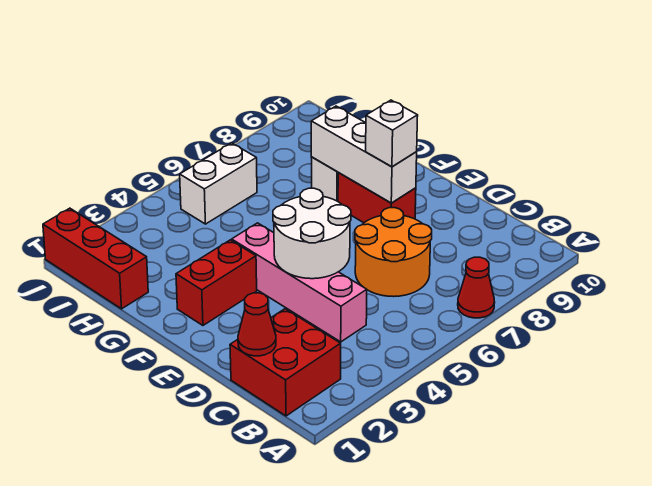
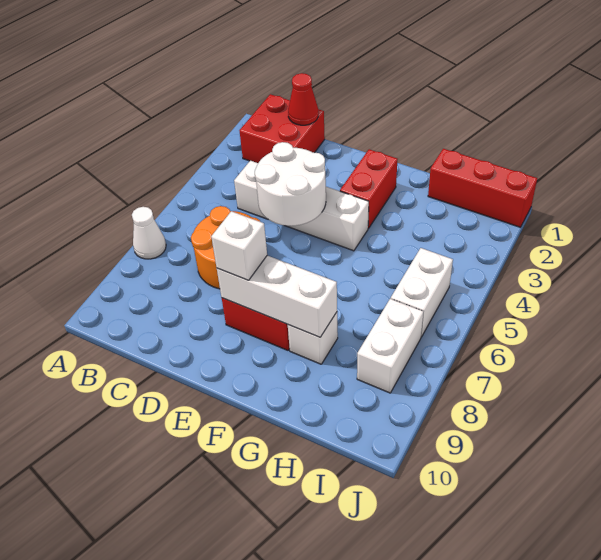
red cone A7 level 1 -> white cone A7 level 1
pink brick C4:F4 level 1 -> white brick C4:F4 level 1
none -> white brick I7:I8 level 1

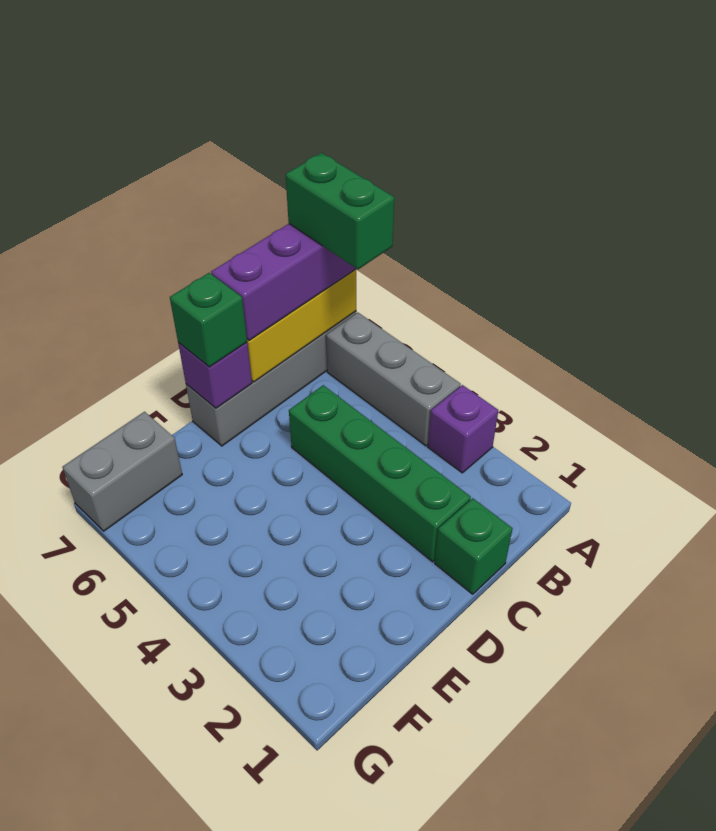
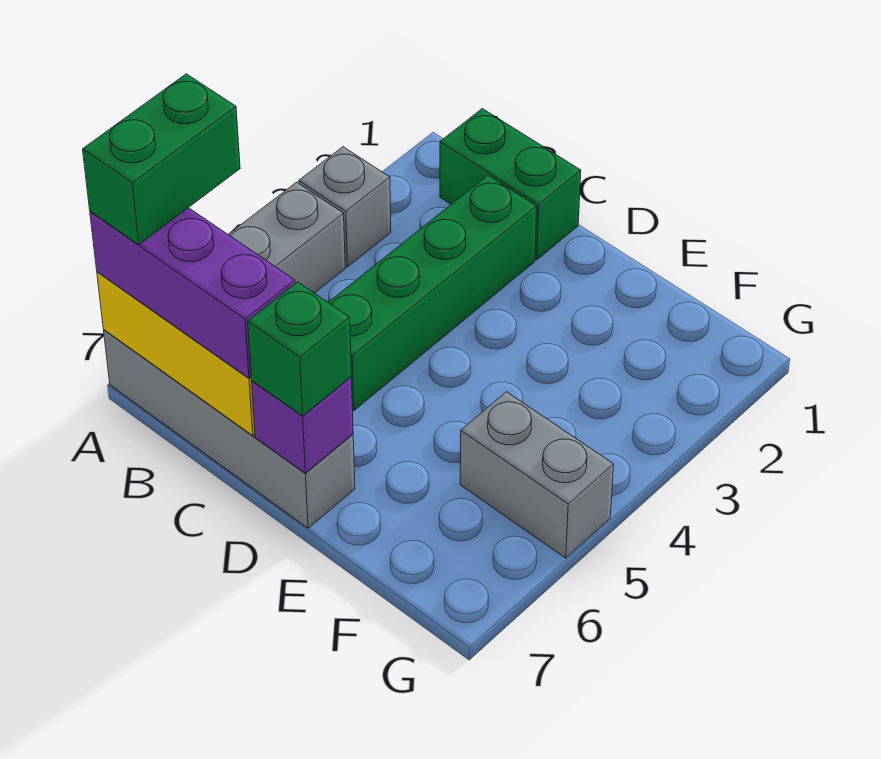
purple brick A3 level 1 -> grey brick A3 level 1
green brick C1 level 1 -> green brick B1:C1 level 1
grey brick F7:G7 level 1 -> grey brick F5:G5 level 1

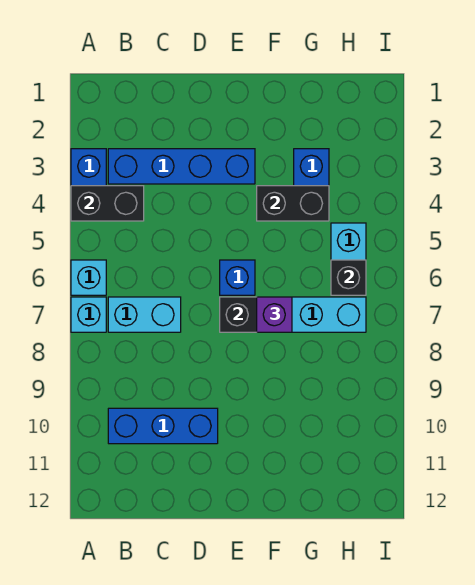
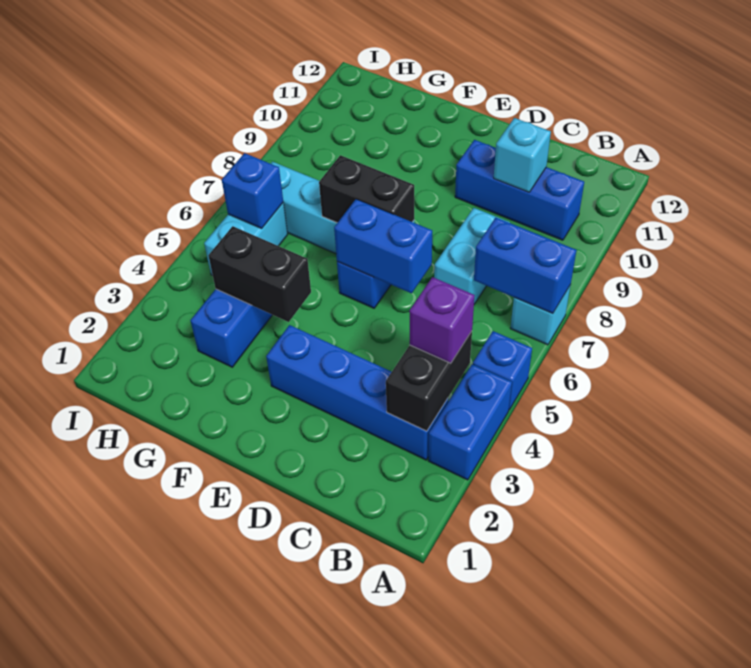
black brick A4:B4 level 2 -> black brick B3:B4 level 2
none -> blue brick A5 level 1
cyan brick A6 level 1 -> cyan brick C10 level 2
none -> blue brick A7:B7 level 2
cyan brick B7:C7 level 1 -> cyan brick C7:C8 level 1
none -> blue brick D6:E6 level 2
purple brick F7 level 3 -> purple brick B4 level 3
black brick H6 level 2 -> blue brick H6 level 2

§ TO DO: From the line containing "none -> blue brick D6:E6 level 2" to the last line of the listing, write everything out exactly. Nothing outside that stretch belongs.

§ OUTPUT:
none -> blue brick D6:E6 level 2
purple brick F7 level 3 -> purple brick B4 level 3
black brick H6 level 2 -> blue brick H6 level 2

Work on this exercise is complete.